_Given information:_
┄┄┄┄┄┄

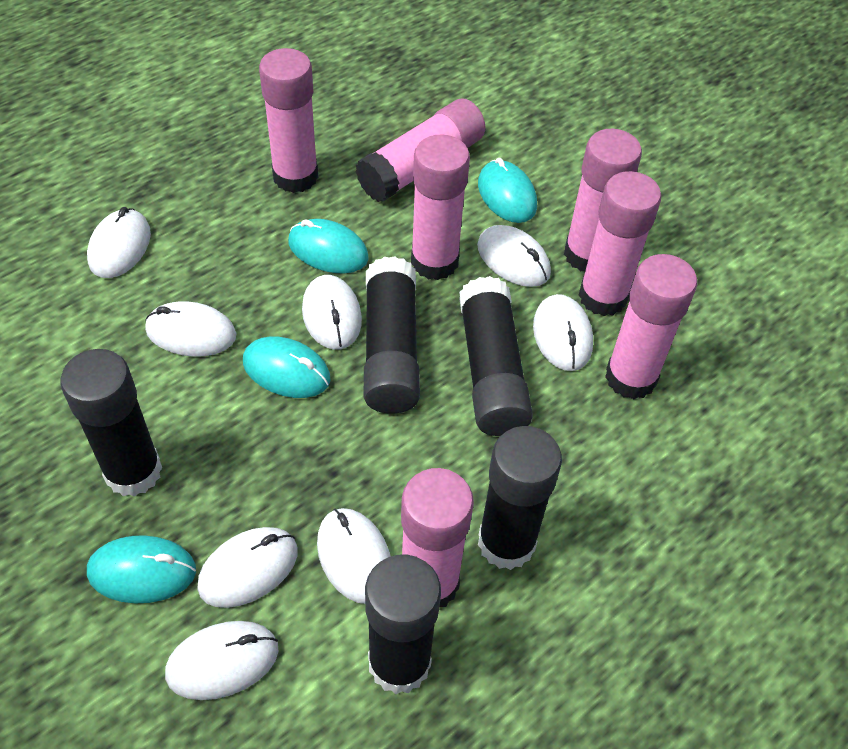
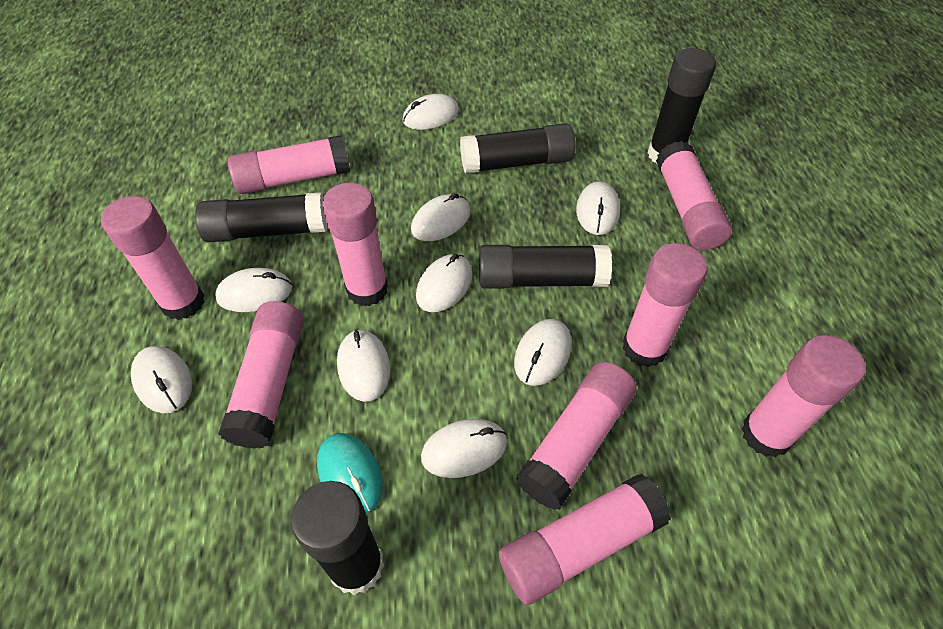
pink glue stick: 7 -> 9
turquoise mouse: 4 -> 1
white mouse: 8 -> 9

┄┄┄┄┄┄

_Action item:_ From the data above, write out everything exactly except the pictures.

_Exercise output:_
pink glue stick: 7 -> 9
turquoise mouse: 4 -> 1
white mouse: 8 -> 9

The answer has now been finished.